* _Brief_: Without any pictures, copy the records below once more, exactly as they are.

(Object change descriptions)
────────────────

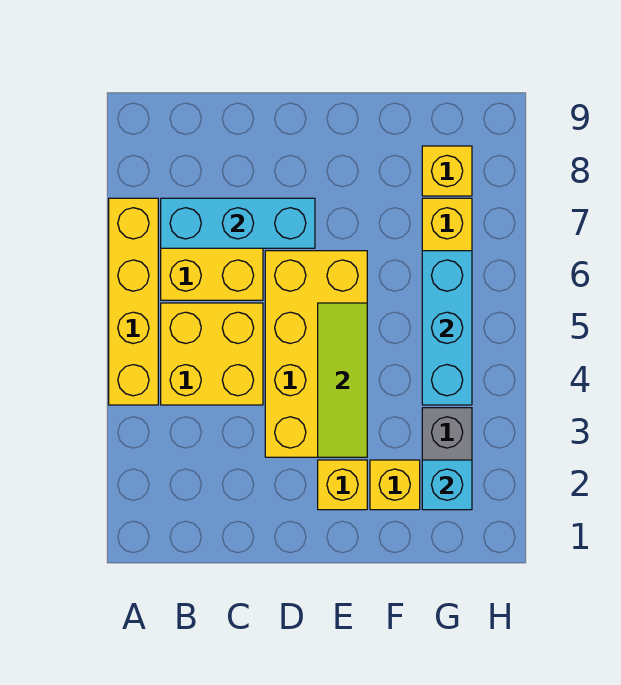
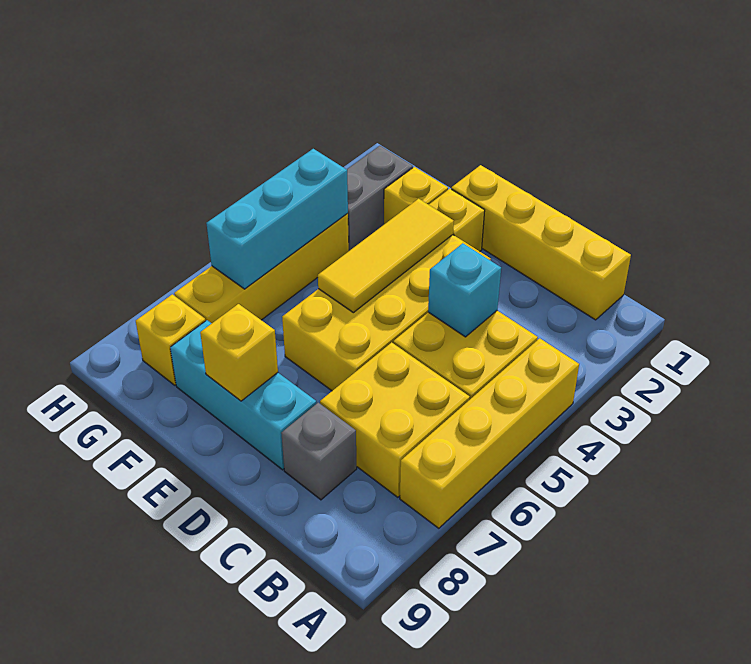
none -> yellow brick B1:E1 level 1
cyan brick B7:D7 level 2 -> cyan brick D8:F8 level 1
none -> grey brick C8 level 1
lime tile E3:E5 level 2 -> yellow tile E3:E5 level 2
none -> yellow brick E8 level 2
cyan brick G2 level 2 -> cyan brick C4 level 2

────────────────

* _Answer to this task_:
none -> yellow brick B1:E1 level 1
cyan brick B7:D7 level 2 -> cyan brick D8:F8 level 1
none -> grey brick C8 level 1
lime tile E3:E5 level 2 -> yellow tile E3:E5 level 2
none -> yellow brick E8 level 2
cyan brick G2 level 2 -> cyan brick C4 level 2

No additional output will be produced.